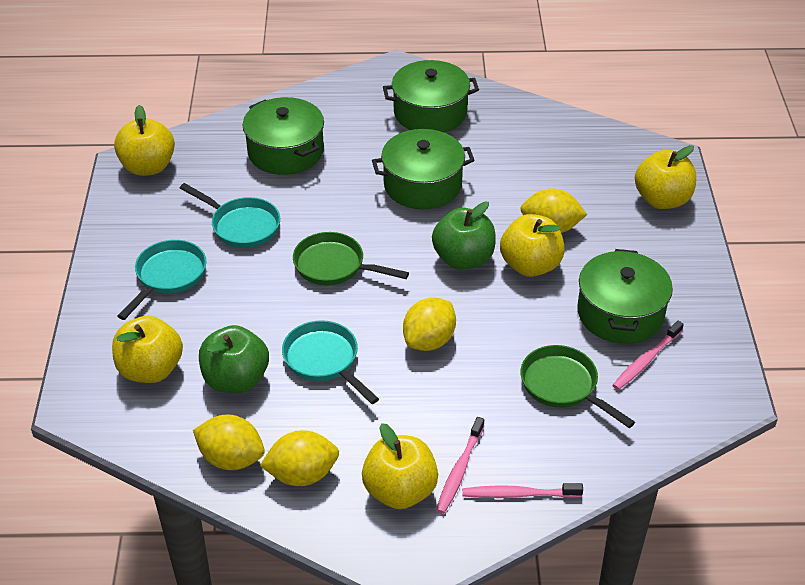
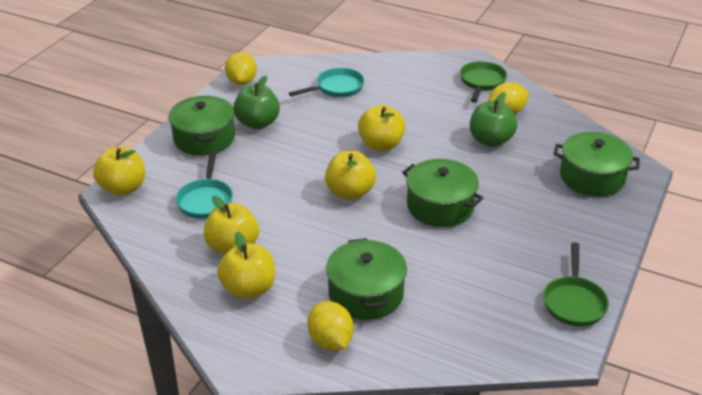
pink toothbrush: 3 -> 0
turquoise pan: 3 -> 2
yellow lemon: 4 -> 3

.....

→ What you need to do:
Return each line of the data, keeping its wording exact and omitting pictures.

→ Final answer:
pink toothbrush: 3 -> 0
turquoise pan: 3 -> 2
yellow lemon: 4 -> 3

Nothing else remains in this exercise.